Dataset section:
+ + +
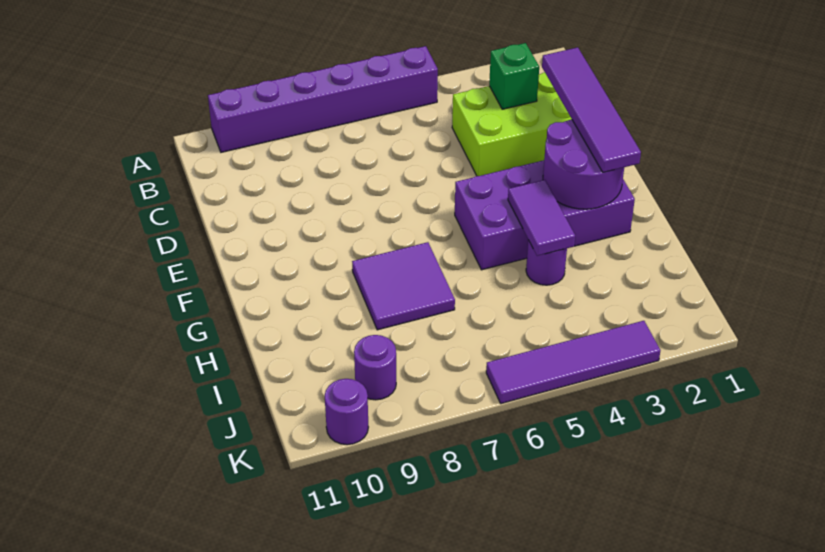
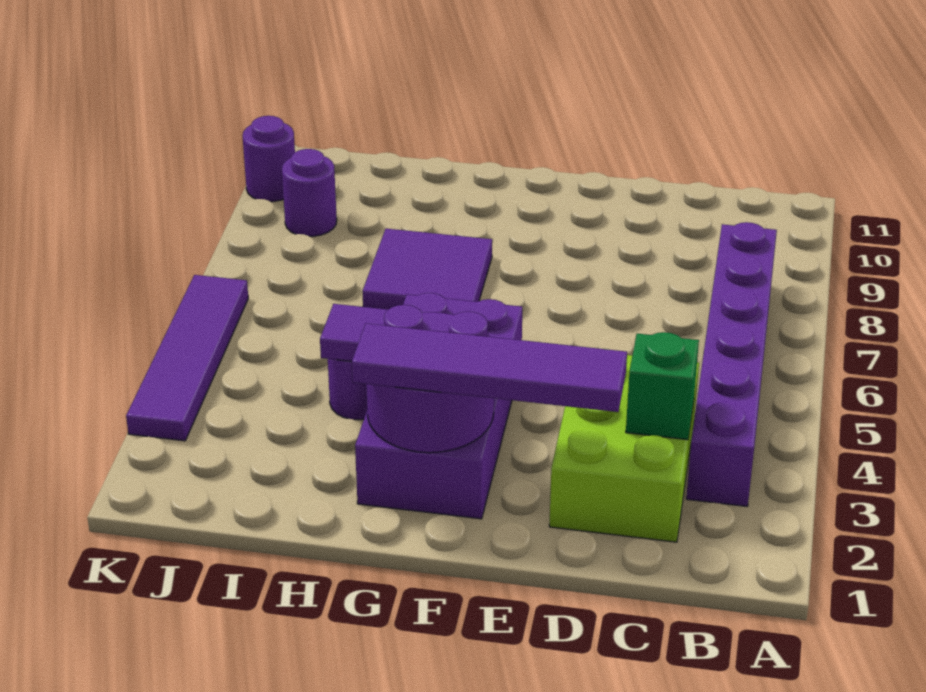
purple brick A5:A10 level 1 -> purple brick B3:B8 level 1

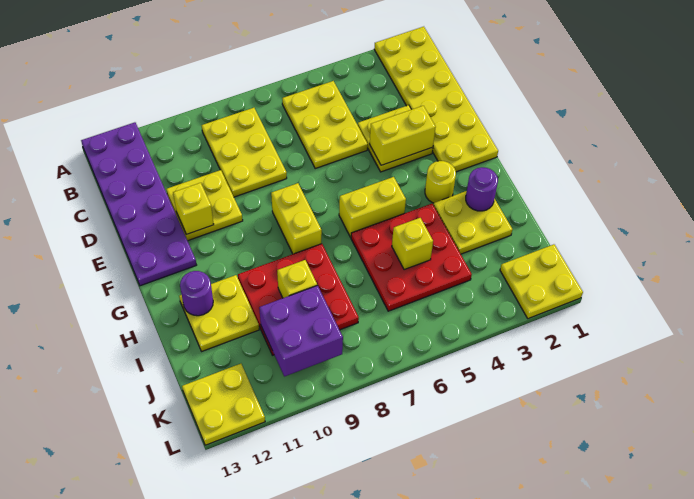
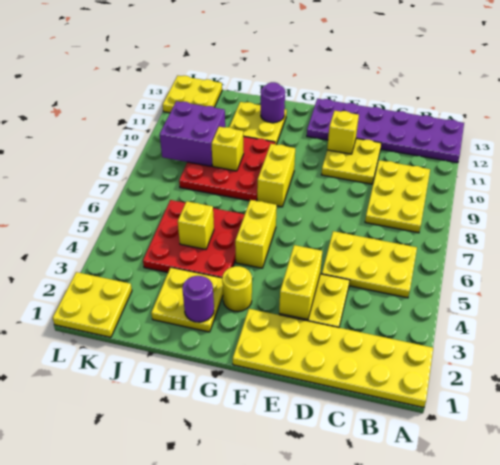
yellow plate B8:D9 level 1 -> yellow plate B8:C10 level 1
yellow brick F8:G8 level 1 -> yellow brick G8:G9 level 1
+ + +
Problem details: Every line of the material above should be repeated exactly, except for the pictures.

Exercise response:
purple brick A5:A10 level 1 -> purple brick B3:B8 level 1

yellow plate B8:D9 level 1 -> yellow plate B8:C10 level 1
yellow brick F8:G8 level 1 -> yellow brick G8:G9 level 1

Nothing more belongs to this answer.